TASK INSTRUCTIONS
Every line below from the one containing "(703, 333) = (246, 204): grey" through the one containing "(473, 422) = (240, 265): white" must be transcribed exactly. Omit all lines outside that stretch.

DATA RECORDS
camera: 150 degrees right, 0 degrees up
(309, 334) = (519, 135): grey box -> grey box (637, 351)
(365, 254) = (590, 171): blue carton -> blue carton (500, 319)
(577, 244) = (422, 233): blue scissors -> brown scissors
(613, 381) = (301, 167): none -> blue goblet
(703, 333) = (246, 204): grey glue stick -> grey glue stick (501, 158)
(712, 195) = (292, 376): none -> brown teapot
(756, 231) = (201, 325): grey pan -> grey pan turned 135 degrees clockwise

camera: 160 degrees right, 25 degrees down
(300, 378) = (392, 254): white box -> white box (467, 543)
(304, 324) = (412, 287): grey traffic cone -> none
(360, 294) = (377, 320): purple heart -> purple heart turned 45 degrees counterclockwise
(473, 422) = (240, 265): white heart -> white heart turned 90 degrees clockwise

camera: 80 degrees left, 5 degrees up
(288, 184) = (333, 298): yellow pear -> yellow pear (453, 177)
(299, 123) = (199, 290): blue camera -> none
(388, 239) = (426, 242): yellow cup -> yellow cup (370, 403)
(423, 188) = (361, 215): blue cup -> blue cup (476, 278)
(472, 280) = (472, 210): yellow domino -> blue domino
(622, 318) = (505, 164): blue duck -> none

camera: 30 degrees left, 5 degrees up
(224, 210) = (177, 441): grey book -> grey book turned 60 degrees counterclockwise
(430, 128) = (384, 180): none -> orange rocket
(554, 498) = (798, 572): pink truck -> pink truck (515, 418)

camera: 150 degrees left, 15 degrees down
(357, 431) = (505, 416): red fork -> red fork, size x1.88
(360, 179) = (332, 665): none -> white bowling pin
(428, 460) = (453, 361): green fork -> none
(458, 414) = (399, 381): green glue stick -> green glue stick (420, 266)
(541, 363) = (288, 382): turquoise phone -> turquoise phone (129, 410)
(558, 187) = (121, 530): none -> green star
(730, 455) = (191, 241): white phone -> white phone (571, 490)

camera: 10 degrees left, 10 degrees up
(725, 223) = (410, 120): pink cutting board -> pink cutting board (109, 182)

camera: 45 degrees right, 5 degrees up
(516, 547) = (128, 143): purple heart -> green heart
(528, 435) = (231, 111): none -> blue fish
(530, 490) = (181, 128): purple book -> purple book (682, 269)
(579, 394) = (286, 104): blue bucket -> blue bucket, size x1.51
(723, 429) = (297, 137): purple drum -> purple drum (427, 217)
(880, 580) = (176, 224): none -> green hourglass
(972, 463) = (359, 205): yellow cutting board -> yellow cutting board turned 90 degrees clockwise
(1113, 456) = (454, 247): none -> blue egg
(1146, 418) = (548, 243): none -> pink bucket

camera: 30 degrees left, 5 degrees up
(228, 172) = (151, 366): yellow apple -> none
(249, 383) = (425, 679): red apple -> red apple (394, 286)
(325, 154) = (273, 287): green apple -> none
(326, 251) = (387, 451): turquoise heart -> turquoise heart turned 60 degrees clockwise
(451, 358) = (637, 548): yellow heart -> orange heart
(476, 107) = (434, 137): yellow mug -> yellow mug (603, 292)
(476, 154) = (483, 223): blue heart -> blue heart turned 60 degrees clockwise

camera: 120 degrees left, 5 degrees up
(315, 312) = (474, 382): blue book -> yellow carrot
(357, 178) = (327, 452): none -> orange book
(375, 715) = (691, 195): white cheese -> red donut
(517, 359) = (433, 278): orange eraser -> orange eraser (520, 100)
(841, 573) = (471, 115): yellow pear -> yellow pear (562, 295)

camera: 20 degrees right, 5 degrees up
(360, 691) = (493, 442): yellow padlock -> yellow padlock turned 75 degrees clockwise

ANSWER SECTION
(703, 333) = (246, 204): grey glue stick -> grey glue stick (501, 158)
(712, 195) = (292, 376): none -> brown teapot
(756, 231) = (201, 325): grey pan -> grey pan turned 135 degrees clockwise

camera: 160 degrees right, 25 degrees down
(300, 378) = (392, 254): white box -> white box (467, 543)
(304, 324) = (412, 287): grey traffic cone -> none
(360, 294) = (377, 320): purple heart -> purple heart turned 45 degrees counterclockwise
(473, 422) = (240, 265): white heart -> white heart turned 90 degrees clockwise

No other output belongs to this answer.